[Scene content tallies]
--- START ---
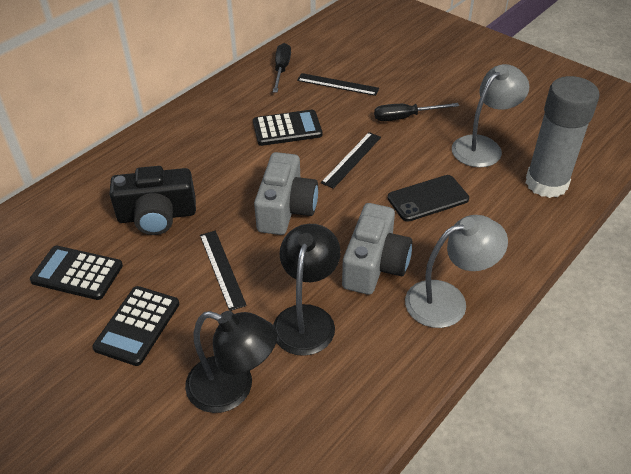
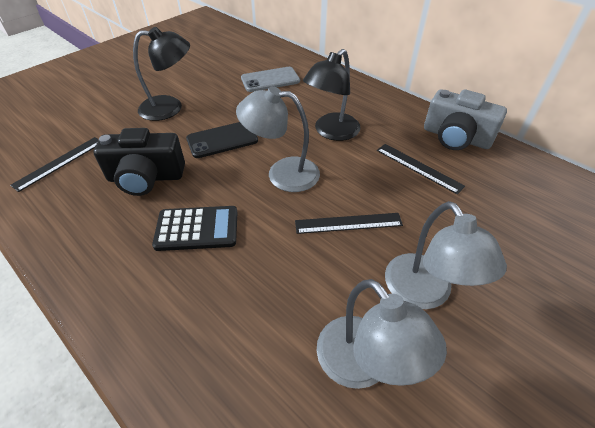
black calculator: 3 -> 1
black screwdriver: 2 -> 0
grey camera: 2 -> 1
grey glue stick: 1 -> 0
grey lamp: 2 -> 3
grey phone: 0 -> 1

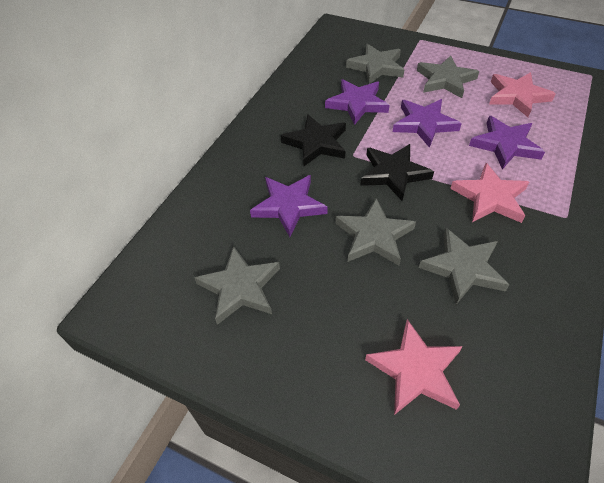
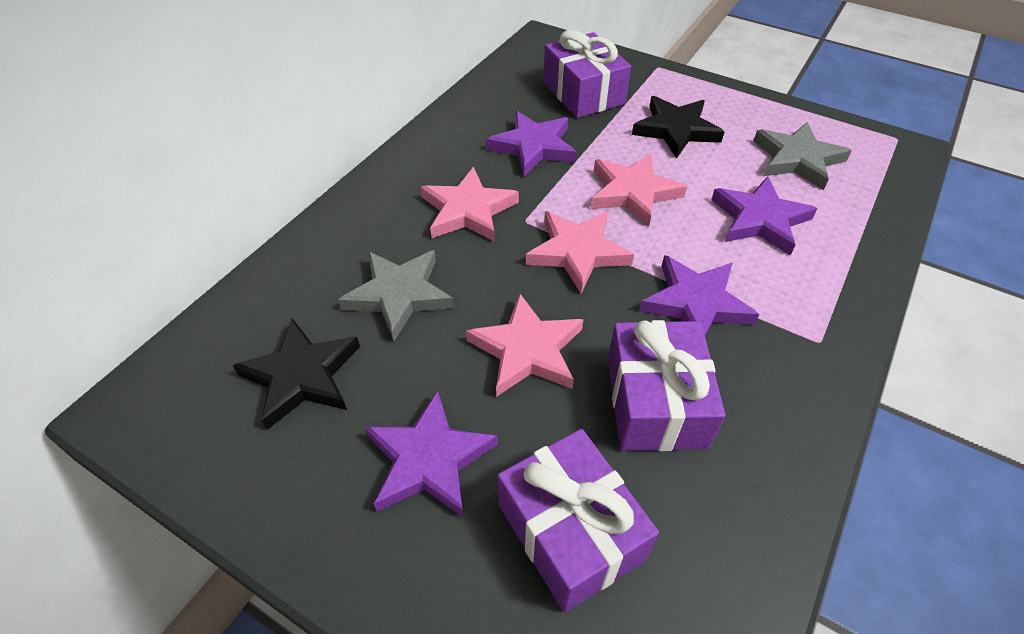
grey star: 5 -> 2
pink star: 3 -> 4
purple gift: 0 -> 3

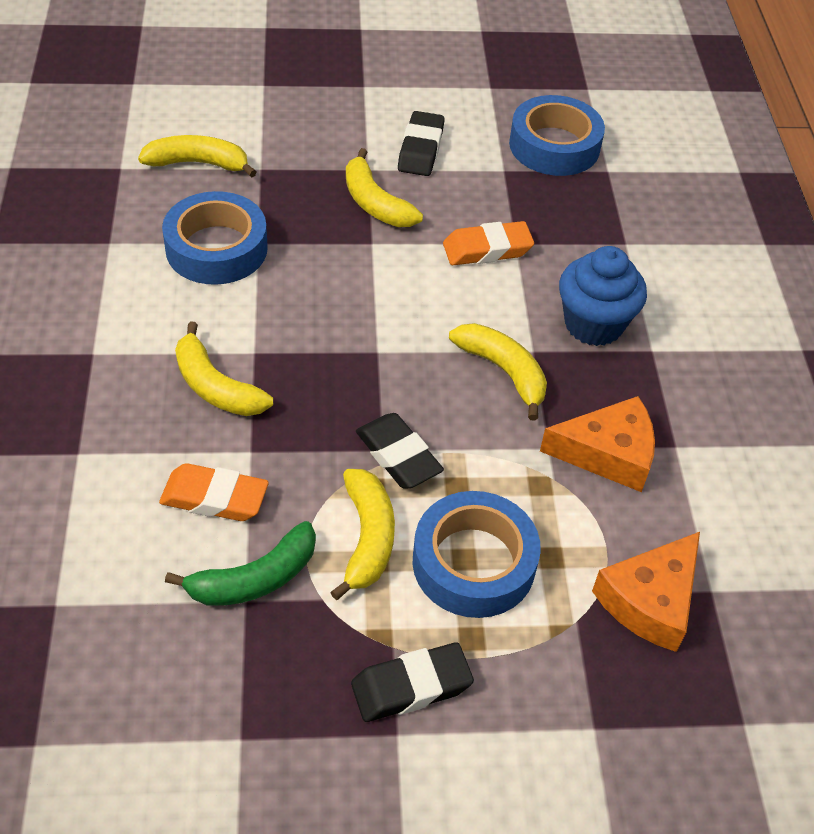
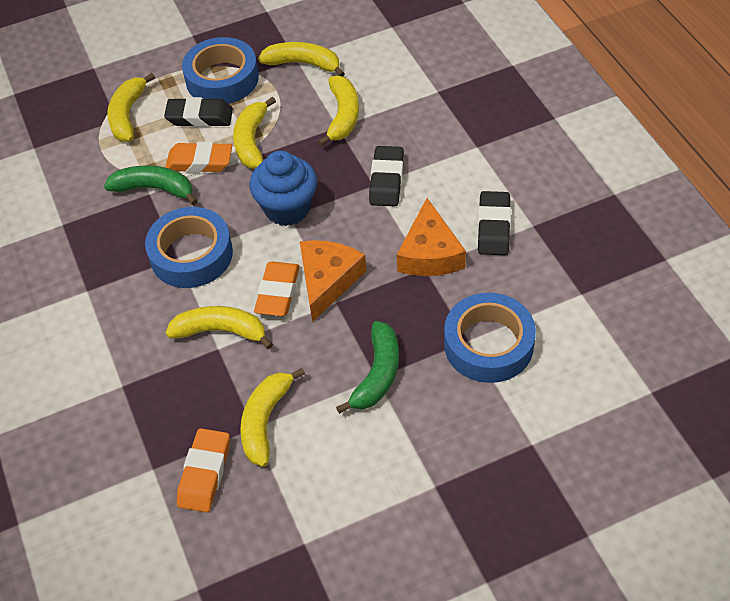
green banana: 1 -> 2
orange eraser: 2 -> 3
yellow banana: 5 -> 6

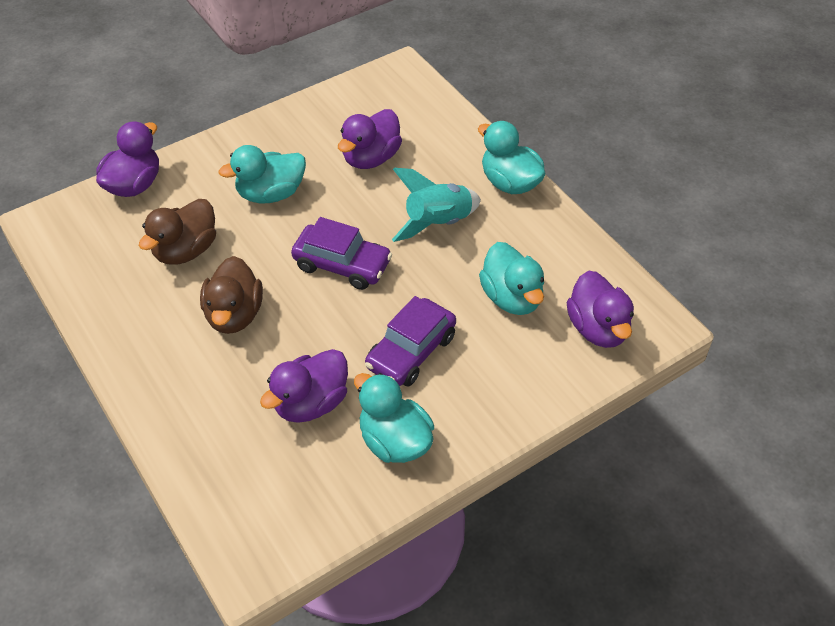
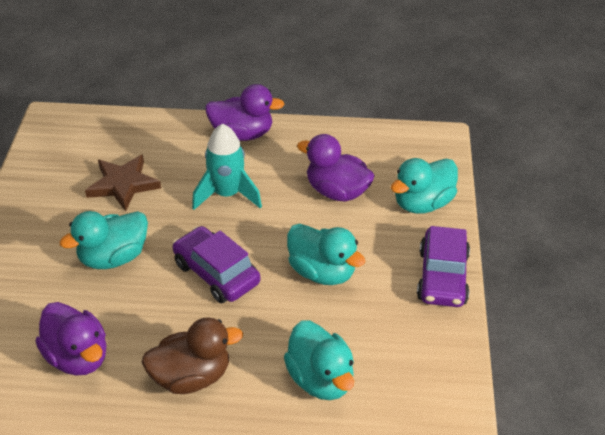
brown duck: 2 -> 1
brown star: 0 -> 1
purple duck: 4 -> 3

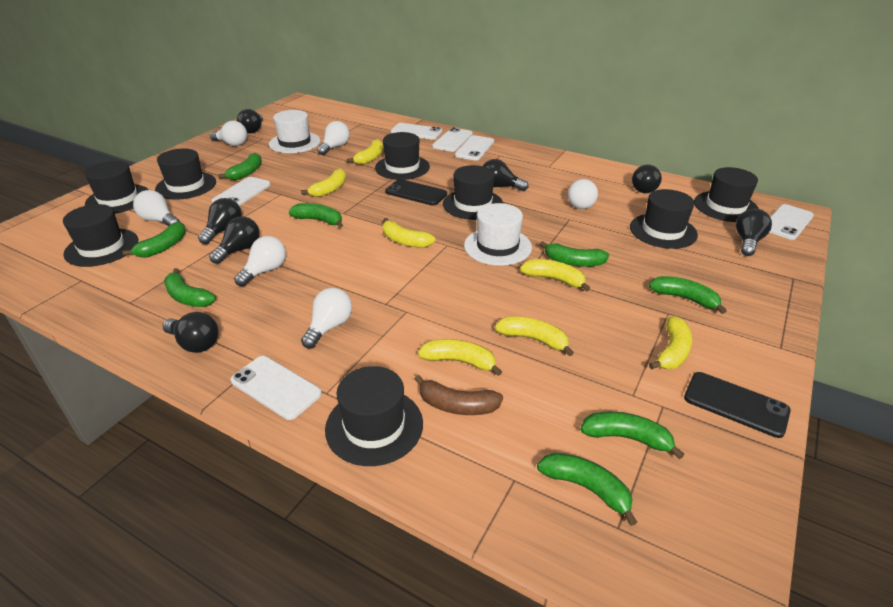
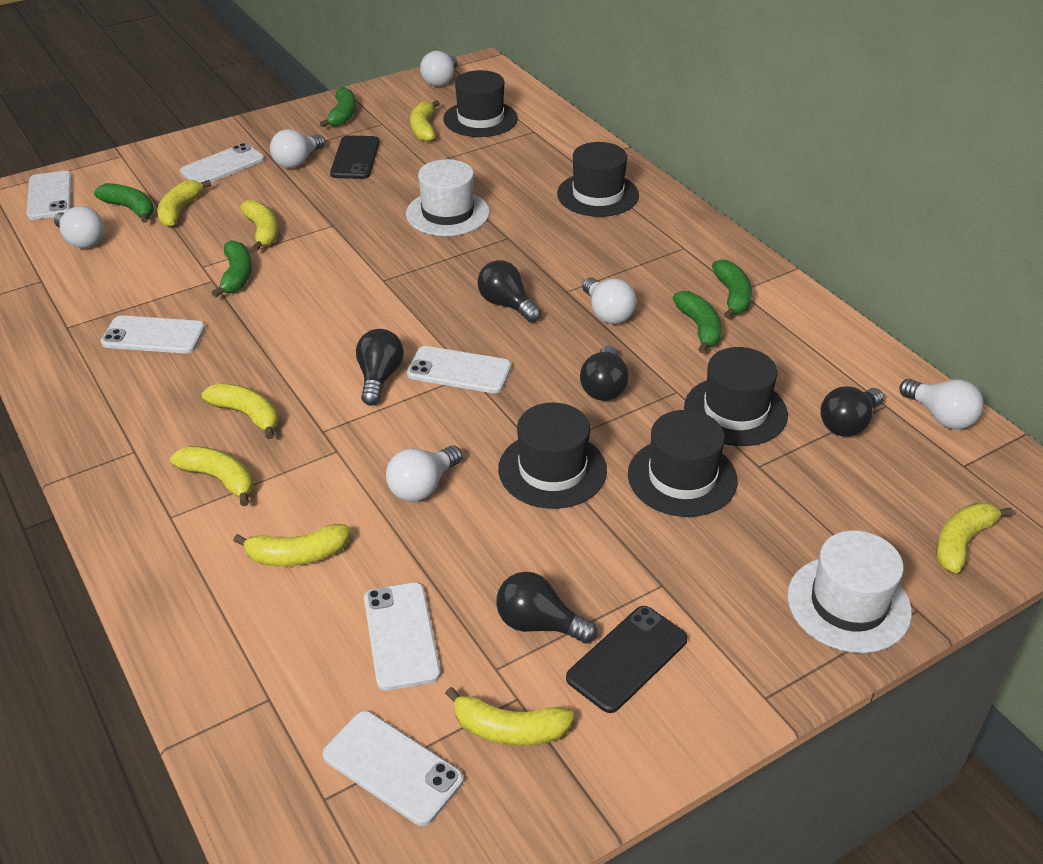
black hat: 8 -> 5
black light bulb: 7 -> 5
brown banana: 1 -> 0
green banana: 8 -> 5
yellow banana: 7 -> 8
--- END ---
### Exercise aim
Letter for letter, reproduce every record above and skip the pictures.

### Your solution
black calculator: 3 -> 1
black screwdriver: 2 -> 0
grey camera: 2 -> 1
grey glue stick: 1 -> 0
grey lamp: 2 -> 3
grey phone: 0 -> 1

grey star: 5 -> 2
pink star: 3 -> 4
purple gift: 0 -> 3

green banana: 1 -> 2
orange eraser: 2 -> 3
yellow banana: 5 -> 6

brown duck: 2 -> 1
brown star: 0 -> 1
purple duck: 4 -> 3

black hat: 8 -> 5
black light bulb: 7 -> 5
brown banana: 1 -> 0
green banana: 8 -> 5
yellow banana: 7 -> 8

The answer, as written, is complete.